Source data:
────────────────────────────────────────

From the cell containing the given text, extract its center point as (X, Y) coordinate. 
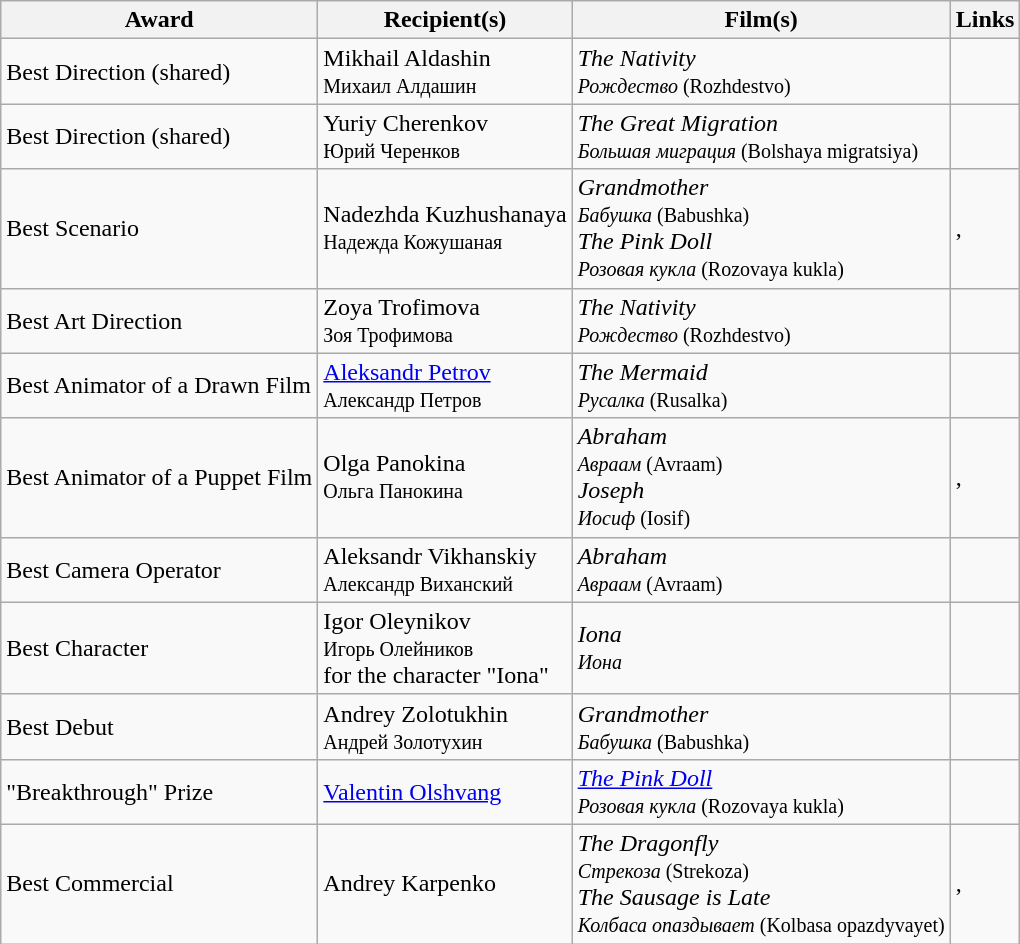
Best Scenario (160, 228)
Best Animator of a Drawn Film (160, 386)
Nadezhda KuzhushanayaНадежда Кожушаная (445, 228)
Andrey Karpenko (445, 884)
Best Debut (160, 726)
AbrahamАвраам (Avraam) (761, 570)
Best Art Direction (160, 320)
Igor OleynikovИгорь Олейниковfor the character "Iona" (445, 648)
GrandmotherБабушка (Babushka) (761, 726)
The DragonflyСтрекоза (Strekoza)The Sausage is LateКолбаса опаздывает (Kolbasa opazdyvayet) (761, 884)
The MermaidРусалка (Rusalka) (761, 386)
IonaИона (761, 648)
The Great MigrationБольшая миграция (Bolshaya migratsiya) (761, 136)
Best Character (160, 648)
Best Animator of a Puppet Film (160, 478)
Aleksandr PetrovАлександр Петров (445, 386)
Aleksandr VikhanskiyАлександр Виханский (445, 570)
Film(s) (761, 20)
Best Camera Operator (160, 570)
Mikhail AldashinМихаил Алдашин (445, 72)
Yuriy CherenkovЮрий Черенков (445, 136)
Best Commercial (160, 884)
GrandmotherБабушка (Babushka)The Pink DollРозовая кукла (Rozovaya kukla) (761, 228)
Olga PanokinaОльга Панокина (445, 478)
Award (160, 20)
Valentin Olshvang (445, 792)
The Pink DollРозовая кукла (Rozovaya kukla) (761, 792)
Zoya TrofimovaЗоя Трофимова (445, 320)
Andrey ZolotukhinАндрей Золотухин (445, 726)
Recipient(s) (445, 20)
AbrahamАвраам (Avraam)JosephИосиф (Iosif) (761, 478)
Links (985, 20)
"Breakthrough" Prize (160, 792)
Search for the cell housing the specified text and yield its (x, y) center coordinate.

────────────────────────────────────────

## GOAL OF THE EXERCISE:
Please give the lines of the source data from the line with "Best Scenario (160, 228)" up to and including the line with "Aleksandr PetrovАлександр Петров (445, 386)" as a JSON list of strings, one string per line, leaving out blank lines.

## FINISHED TASK:
[
  "Best Scenario (160, 228)",
  "Best Animator of a Drawn Film (160, 386)",
  "Nadezhda KuzhushanayaНадежда Кожушаная (445, 228)",
  "Andrey Karpenko (445, 884)",
  "Best Debut (160, 726)",
  "AbrahamАвраам (Avraam) (761, 570)",
  "Best Art Direction (160, 320)",
  "Igor OleynikovИгорь Олейниковfor the character \"Iona\" (445, 648)",
  "GrandmotherБабушка (Babushka) (761, 726)",
  "The DragonflyСтрекоза (Strekoza)The Sausage is LateКолбаса опаздывает (Kolbasa opazdyvayet) (761, 884)",
  "The MermaidРусалка (Rusalka) (761, 386)",
  "IonaИона (761, 648)",
  "The Great MigrationБольшая миграция (Bolshaya migratsiya) (761, 136)",
  "Best Character (160, 648)",
  "Best Animator of a Puppet Film (160, 478)",
  "Aleksandr PetrovАлександр Петров (445, 386)"
]